**TASK ITEM**
The answer is an exact repetition of every entry, with all images left out.

---------- EXTRACTED INFORMATION ----------

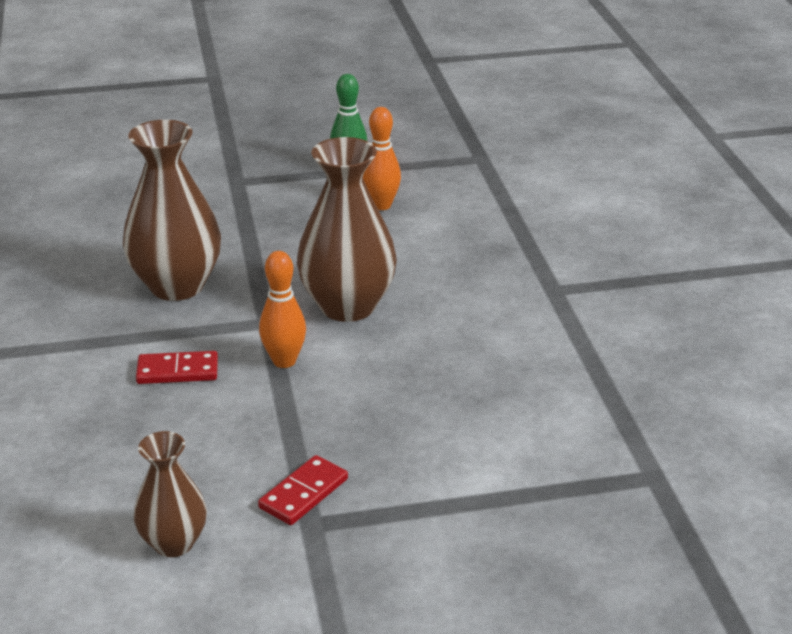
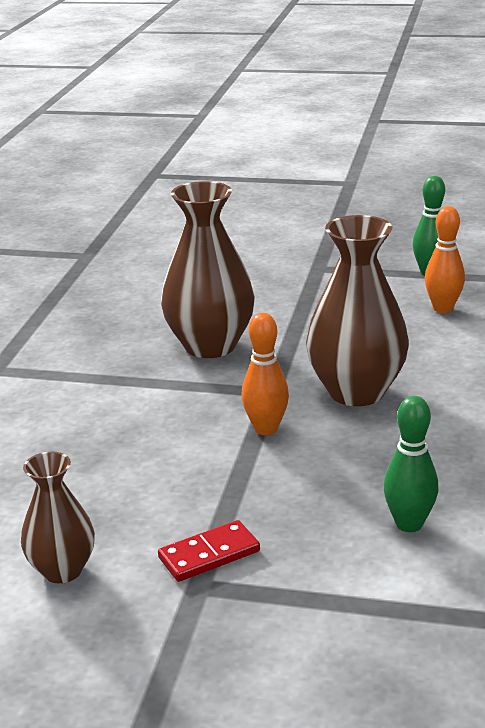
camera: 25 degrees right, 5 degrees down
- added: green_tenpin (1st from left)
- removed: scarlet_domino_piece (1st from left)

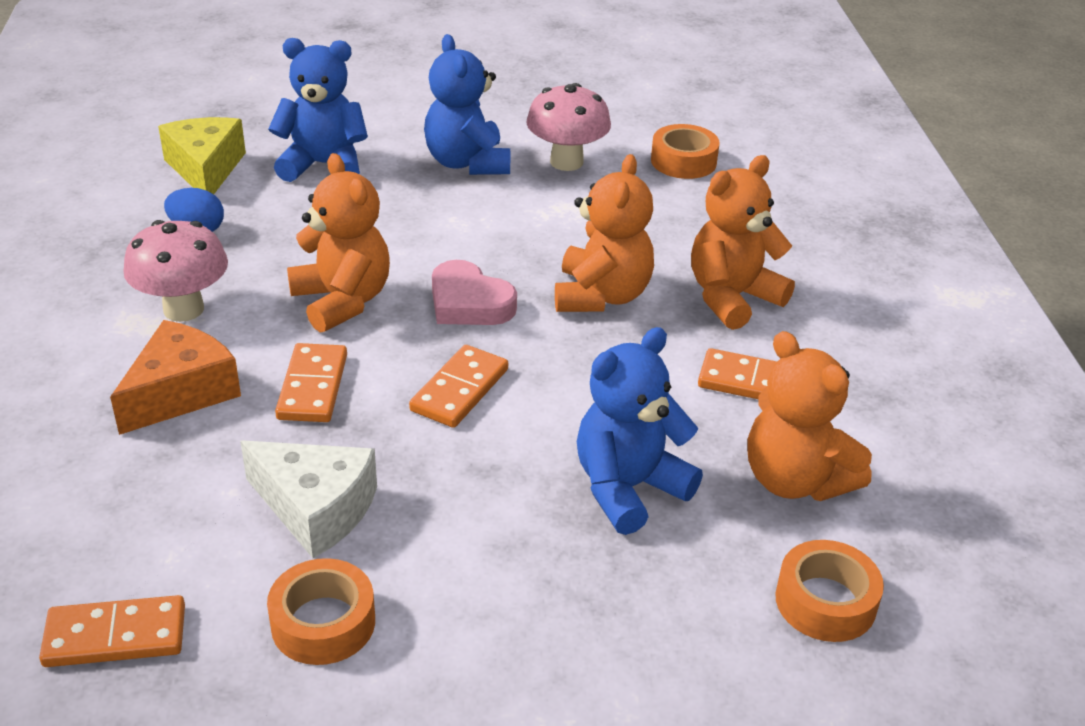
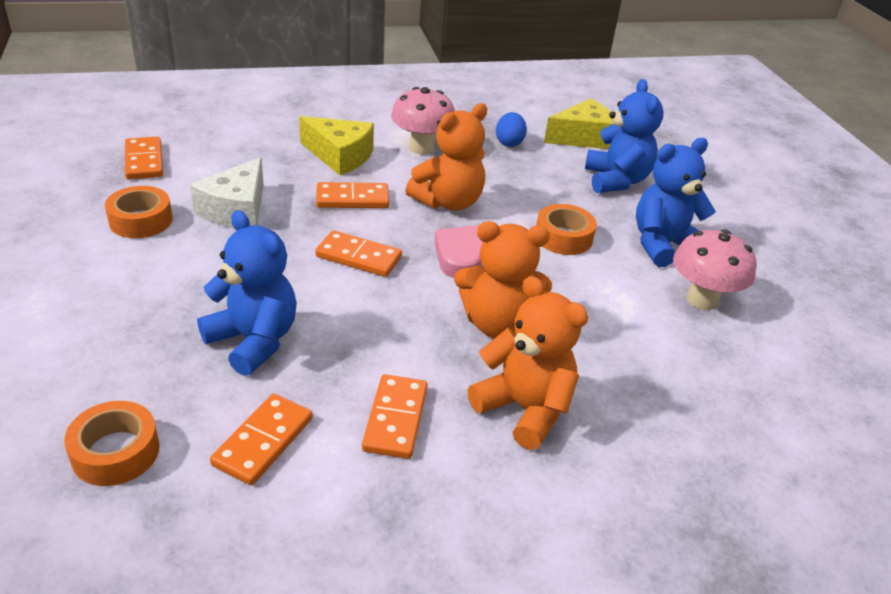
camera: 80 degrees right, 0 degrees up
- replaced: orange_teddy_bear (4th from left) to orange_domino_piece (2nd from left)
- recoloured: orange_piece_of_cheese to golden_piece_of_cheese (1st from left)
- moved: orange_tape (2nd from left in the first image) to orange_tape (3rd from left)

----------

**SOLUTION FOR THIS TASK**
camera: 25 degrees right, 5 degrees down
- added: green_tenpin (1st from left)
- removed: scarlet_domino_piece (1st from left)

camera: 80 degrees right, 0 degrees up
- replaced: orange_teddy_bear (4th from left) to orange_domino_piece (2nd from left)
- recoloured: orange_piece_of_cheese to golden_piece_of_cheese (1st from left)
- moved: orange_tape (2nd from left in the first image) to orange_tape (3rd from left)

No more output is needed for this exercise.